(Data records begins)

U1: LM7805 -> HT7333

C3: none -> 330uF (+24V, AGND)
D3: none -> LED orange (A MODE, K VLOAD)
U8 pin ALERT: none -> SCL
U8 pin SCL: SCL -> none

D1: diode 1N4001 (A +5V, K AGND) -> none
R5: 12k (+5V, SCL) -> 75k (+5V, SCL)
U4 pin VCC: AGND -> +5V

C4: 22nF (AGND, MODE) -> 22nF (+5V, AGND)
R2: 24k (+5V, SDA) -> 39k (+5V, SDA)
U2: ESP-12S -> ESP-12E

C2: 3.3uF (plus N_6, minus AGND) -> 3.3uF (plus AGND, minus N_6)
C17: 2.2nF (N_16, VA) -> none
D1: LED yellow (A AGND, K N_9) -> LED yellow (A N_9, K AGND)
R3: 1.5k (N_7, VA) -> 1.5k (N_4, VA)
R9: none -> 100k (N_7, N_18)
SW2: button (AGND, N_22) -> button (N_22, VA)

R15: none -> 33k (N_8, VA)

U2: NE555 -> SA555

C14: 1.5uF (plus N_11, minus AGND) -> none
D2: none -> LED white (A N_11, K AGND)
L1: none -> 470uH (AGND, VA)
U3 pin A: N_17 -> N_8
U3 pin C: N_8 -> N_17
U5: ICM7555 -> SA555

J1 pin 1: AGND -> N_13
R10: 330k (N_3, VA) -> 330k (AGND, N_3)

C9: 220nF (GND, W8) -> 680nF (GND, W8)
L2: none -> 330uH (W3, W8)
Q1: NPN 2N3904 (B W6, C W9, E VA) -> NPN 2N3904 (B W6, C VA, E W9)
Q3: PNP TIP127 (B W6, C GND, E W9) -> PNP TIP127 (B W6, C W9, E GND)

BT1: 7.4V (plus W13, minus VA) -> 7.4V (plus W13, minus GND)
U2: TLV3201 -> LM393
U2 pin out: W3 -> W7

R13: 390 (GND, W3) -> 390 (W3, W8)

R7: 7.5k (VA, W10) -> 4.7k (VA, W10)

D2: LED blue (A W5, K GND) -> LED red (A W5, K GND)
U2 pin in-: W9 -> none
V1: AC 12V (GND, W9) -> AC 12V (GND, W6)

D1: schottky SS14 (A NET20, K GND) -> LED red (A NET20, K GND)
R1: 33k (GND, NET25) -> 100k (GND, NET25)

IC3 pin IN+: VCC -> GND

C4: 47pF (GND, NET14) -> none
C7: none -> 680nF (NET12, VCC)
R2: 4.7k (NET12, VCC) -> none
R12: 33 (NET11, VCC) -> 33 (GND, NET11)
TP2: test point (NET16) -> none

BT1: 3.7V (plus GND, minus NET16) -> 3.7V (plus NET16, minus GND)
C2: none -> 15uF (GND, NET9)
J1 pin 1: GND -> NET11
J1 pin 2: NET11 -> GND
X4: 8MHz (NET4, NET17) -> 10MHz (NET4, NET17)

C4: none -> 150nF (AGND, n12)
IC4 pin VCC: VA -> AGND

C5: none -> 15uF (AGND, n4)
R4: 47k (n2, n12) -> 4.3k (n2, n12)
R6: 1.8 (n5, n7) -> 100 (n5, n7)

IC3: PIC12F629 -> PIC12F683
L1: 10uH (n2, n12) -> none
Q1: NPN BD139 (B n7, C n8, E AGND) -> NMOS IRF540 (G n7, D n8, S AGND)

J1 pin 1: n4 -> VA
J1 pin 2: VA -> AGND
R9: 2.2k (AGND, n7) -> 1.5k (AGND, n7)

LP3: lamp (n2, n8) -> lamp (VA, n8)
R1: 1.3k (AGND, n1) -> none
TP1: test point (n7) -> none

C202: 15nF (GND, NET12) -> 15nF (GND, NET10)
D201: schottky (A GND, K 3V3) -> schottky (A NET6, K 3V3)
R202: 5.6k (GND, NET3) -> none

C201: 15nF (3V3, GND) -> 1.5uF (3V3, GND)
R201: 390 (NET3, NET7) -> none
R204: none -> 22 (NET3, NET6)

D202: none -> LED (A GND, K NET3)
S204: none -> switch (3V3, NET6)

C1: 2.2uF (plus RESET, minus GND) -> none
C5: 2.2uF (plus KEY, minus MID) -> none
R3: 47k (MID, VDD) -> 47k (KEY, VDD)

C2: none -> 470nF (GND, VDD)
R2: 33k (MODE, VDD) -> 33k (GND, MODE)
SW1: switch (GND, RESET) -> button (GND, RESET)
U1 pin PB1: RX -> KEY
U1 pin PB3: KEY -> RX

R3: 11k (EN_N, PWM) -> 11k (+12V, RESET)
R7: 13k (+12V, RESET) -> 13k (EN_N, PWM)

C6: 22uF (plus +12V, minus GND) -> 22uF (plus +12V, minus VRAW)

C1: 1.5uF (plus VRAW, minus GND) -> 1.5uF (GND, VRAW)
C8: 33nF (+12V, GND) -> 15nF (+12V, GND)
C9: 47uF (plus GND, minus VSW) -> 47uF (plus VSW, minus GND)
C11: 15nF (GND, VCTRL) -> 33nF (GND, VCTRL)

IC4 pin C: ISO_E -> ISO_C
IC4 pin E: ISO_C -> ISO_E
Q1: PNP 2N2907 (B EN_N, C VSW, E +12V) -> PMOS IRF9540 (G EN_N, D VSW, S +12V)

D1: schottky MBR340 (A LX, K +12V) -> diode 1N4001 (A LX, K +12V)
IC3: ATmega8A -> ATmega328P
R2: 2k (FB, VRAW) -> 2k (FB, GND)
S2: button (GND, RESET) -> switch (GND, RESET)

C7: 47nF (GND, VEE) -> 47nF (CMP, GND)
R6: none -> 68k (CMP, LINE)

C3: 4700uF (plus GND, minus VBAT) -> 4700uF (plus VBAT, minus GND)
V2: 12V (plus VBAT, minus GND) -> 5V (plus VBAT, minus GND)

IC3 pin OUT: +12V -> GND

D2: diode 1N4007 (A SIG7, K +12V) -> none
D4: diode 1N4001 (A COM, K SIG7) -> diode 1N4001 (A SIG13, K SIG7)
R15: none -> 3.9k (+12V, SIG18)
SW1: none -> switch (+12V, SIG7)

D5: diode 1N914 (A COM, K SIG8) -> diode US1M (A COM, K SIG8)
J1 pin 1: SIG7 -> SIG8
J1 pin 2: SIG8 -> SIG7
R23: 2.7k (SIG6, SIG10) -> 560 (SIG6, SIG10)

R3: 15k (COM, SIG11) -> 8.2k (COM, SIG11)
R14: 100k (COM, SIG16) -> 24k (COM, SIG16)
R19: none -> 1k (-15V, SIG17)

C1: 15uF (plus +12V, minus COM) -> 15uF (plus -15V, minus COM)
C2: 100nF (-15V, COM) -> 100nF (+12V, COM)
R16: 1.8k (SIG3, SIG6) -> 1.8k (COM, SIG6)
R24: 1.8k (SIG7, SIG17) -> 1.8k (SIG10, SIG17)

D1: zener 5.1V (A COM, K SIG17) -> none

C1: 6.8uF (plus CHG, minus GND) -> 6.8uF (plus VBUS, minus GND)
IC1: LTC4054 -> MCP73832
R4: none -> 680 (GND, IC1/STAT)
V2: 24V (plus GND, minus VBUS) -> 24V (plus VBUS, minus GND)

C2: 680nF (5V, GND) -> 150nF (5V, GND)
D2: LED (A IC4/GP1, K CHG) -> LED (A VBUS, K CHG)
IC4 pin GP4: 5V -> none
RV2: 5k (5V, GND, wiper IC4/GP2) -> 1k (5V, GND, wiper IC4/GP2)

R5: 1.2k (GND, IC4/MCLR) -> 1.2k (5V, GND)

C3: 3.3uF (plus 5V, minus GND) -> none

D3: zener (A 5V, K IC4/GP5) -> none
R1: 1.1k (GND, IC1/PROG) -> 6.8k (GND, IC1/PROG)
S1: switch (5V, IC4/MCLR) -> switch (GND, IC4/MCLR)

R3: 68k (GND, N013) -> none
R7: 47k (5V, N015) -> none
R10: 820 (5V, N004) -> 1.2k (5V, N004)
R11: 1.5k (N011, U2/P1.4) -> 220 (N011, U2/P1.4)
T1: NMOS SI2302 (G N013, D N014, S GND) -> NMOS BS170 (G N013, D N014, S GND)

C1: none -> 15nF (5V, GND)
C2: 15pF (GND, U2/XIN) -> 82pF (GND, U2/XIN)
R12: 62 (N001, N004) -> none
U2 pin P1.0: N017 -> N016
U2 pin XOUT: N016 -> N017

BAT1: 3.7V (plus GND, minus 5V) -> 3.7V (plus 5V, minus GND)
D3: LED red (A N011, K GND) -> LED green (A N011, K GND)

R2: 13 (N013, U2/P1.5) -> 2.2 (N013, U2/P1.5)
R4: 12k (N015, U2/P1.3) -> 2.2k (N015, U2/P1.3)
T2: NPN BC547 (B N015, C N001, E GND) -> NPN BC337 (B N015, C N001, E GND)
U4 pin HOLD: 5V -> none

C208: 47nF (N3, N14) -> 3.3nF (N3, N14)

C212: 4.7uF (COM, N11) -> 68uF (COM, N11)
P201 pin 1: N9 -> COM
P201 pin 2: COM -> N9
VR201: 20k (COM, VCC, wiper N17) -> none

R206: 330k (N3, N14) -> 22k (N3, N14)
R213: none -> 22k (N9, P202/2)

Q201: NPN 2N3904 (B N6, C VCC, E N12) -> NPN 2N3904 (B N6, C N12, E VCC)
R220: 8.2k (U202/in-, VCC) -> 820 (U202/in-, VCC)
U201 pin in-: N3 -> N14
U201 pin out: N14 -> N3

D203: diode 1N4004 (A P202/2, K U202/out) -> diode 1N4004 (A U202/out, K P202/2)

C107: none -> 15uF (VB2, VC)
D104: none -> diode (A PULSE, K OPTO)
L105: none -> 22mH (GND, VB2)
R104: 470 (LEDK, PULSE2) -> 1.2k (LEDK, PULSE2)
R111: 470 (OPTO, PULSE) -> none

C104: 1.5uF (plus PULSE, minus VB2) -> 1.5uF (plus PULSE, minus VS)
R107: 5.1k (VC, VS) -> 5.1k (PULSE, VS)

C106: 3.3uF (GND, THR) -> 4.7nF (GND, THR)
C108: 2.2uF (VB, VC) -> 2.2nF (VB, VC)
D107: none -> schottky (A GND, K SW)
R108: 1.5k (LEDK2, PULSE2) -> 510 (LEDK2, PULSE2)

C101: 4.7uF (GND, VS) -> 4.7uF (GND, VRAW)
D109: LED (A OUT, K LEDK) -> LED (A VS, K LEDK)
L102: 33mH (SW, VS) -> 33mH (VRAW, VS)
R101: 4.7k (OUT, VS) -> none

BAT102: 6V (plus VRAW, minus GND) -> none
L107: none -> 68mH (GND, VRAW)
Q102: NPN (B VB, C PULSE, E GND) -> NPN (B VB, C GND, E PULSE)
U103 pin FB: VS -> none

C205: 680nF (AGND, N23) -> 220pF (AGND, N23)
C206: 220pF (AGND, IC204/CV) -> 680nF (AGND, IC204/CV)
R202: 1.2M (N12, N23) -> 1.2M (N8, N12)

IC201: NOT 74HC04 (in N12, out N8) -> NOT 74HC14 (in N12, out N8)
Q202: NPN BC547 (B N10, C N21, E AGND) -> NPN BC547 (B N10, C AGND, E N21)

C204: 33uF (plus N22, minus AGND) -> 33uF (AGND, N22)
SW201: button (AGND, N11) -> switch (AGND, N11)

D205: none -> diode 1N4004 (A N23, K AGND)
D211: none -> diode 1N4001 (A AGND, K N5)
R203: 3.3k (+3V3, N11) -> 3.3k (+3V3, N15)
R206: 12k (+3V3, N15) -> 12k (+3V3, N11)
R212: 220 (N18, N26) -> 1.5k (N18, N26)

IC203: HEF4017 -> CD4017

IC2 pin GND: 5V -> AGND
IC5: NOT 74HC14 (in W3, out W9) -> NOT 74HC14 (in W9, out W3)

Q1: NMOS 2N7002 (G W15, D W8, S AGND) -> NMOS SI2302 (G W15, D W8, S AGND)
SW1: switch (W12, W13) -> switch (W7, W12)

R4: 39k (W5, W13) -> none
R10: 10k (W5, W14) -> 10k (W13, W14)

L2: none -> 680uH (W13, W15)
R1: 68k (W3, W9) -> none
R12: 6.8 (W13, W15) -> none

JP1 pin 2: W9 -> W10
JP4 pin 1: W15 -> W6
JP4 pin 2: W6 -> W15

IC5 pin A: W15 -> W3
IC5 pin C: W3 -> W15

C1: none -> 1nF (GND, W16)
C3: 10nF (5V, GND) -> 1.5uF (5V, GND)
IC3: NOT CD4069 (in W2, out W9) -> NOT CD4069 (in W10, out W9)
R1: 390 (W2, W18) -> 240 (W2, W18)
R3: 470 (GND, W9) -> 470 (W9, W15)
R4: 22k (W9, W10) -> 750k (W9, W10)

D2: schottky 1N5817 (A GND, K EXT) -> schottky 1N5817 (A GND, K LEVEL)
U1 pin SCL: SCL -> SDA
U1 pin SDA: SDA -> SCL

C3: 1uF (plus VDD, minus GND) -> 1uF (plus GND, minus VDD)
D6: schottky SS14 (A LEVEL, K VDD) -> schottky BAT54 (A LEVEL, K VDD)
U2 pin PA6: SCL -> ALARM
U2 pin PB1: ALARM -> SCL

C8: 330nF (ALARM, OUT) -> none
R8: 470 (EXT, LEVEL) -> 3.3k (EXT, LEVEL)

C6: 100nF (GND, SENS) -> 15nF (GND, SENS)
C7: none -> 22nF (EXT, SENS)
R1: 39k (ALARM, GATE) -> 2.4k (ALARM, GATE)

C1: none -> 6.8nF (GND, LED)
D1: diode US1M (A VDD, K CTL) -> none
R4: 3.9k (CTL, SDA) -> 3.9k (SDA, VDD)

(Data records ends)

# [About this exercise]
The line above containing "BT1: 3.7V (plus", the line containing "L1: 10uH (n2, n12) -> none", and every line between them are to be transcribed exactly; no other line is wanted.

# [Worked solution]
BT1: 3.7V (plus GND, minus NET16) -> 3.7V (plus NET16, minus GND)
C2: none -> 15uF (GND, NET9)
J1 pin 1: GND -> NET11
J1 pin 2: NET11 -> GND
X4: 8MHz (NET4, NET17) -> 10MHz (NET4, NET17)

C4: none -> 150nF (AGND, n12)
IC4 pin VCC: VA -> AGND

C5: none -> 15uF (AGND, n4)
R4: 47k (n2, n12) -> 4.3k (n2, n12)
R6: 1.8 (n5, n7) -> 100 (n5, n7)

IC3: PIC12F629 -> PIC12F683
L1: 10uH (n2, n12) -> none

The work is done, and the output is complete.